▸ MATERIAL PROVIDED:

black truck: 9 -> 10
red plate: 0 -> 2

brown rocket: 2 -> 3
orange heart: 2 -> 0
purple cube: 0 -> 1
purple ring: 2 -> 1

▸ WORK INSTRUCTIONS: Write out the material again, exactly as shown above.

▸ RESPONSE TO THE TASK:
black truck: 9 -> 10
red plate: 0 -> 2

brown rocket: 2 -> 3
orange heart: 2 -> 0
purple cube: 0 -> 1
purple ring: 2 -> 1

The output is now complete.